After locating the line that contains "100 157 129>", quote it and all lines after it through the end of the entries, and nothing more. Pictures stay out.

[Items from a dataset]

============================================================

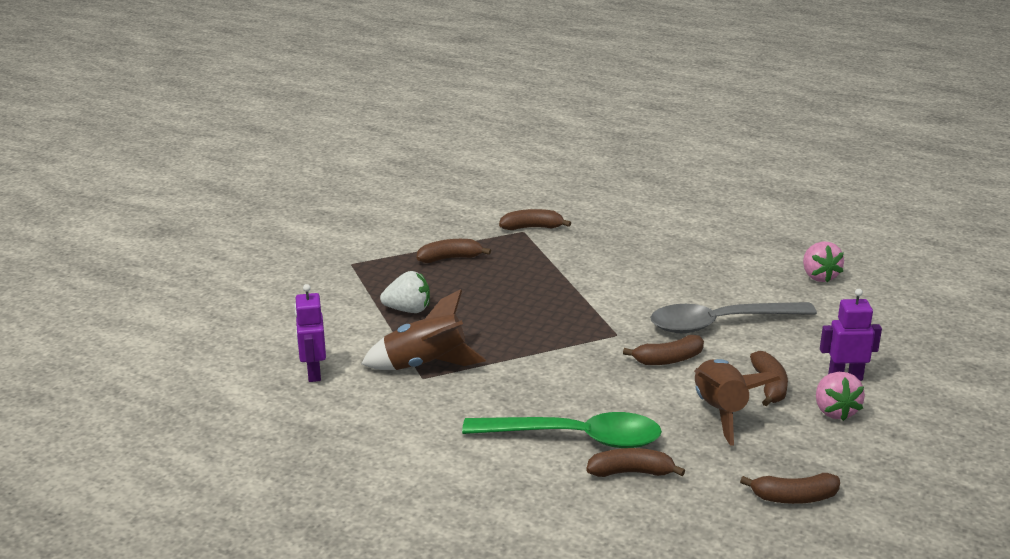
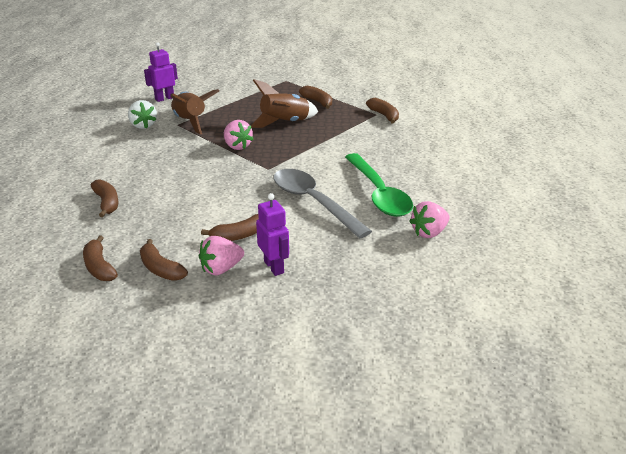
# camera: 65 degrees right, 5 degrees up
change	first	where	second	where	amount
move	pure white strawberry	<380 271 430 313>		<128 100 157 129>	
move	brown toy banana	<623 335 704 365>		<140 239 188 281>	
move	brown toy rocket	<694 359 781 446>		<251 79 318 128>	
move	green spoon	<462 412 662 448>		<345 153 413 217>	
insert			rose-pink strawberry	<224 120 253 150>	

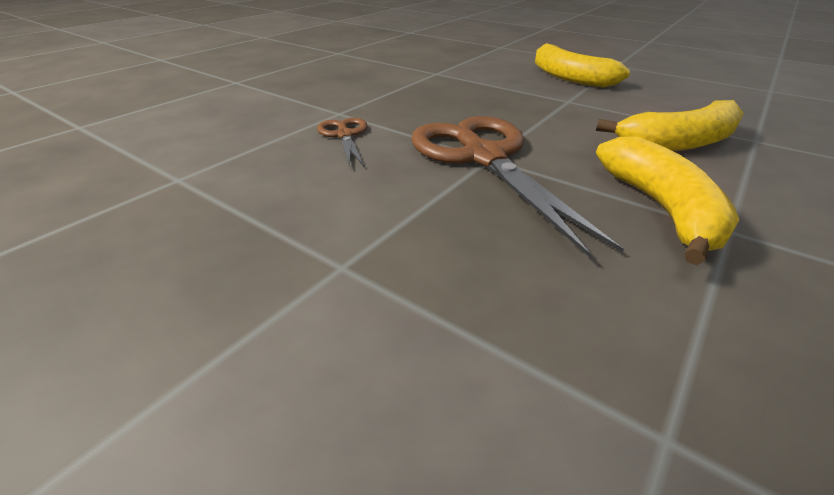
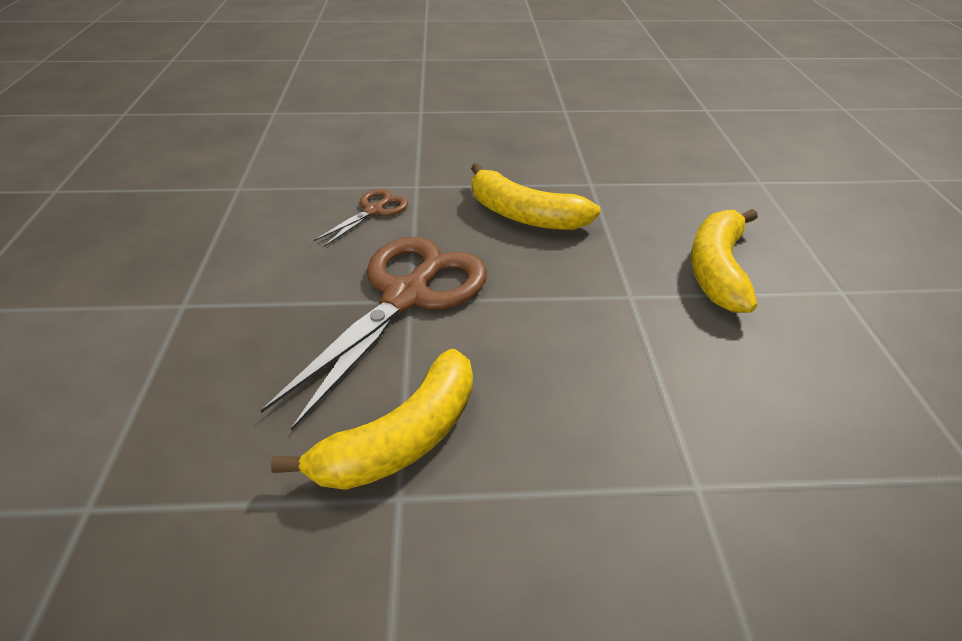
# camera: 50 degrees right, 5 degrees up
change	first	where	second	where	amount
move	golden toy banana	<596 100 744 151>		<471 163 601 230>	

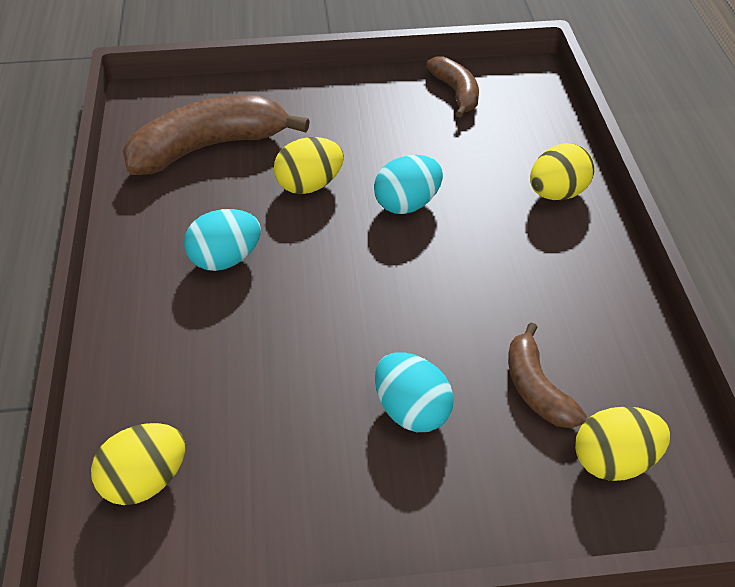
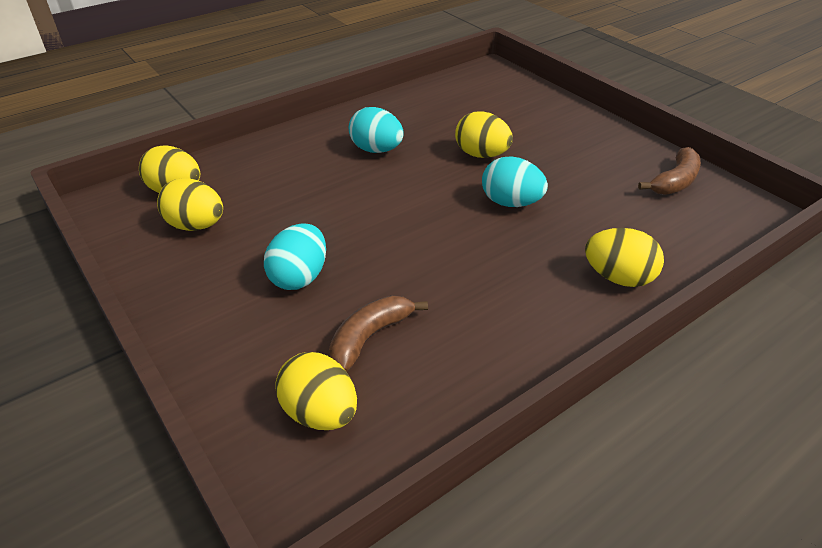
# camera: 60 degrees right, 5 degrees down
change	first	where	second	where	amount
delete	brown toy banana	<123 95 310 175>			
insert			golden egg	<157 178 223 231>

============================================================

Solution for this exercise:
move	pure white strawberry	<380 271 430 313>		<128 100 157 129>	
move	brown toy banana	<623 335 704 365>		<140 239 188 281>	
move	brown toy rocket	<694 359 781 446>		<251 79 318 128>	
move	green spoon	<462 412 662 448>		<345 153 413 217>	
insert			rose-pink strawberry	<224 120 253 150>	

# camera: 50 degrees right, 5 degrees up
change	first	where	second	where	amount
move	golden toy banana	<596 100 744 151>		<471 163 601 230>	

# camera: 60 degrees right, 5 degrees down
change	first	where	second	where	amount
delete	brown toy banana	<123 95 310 175>			
insert			golden egg	<157 178 223 231>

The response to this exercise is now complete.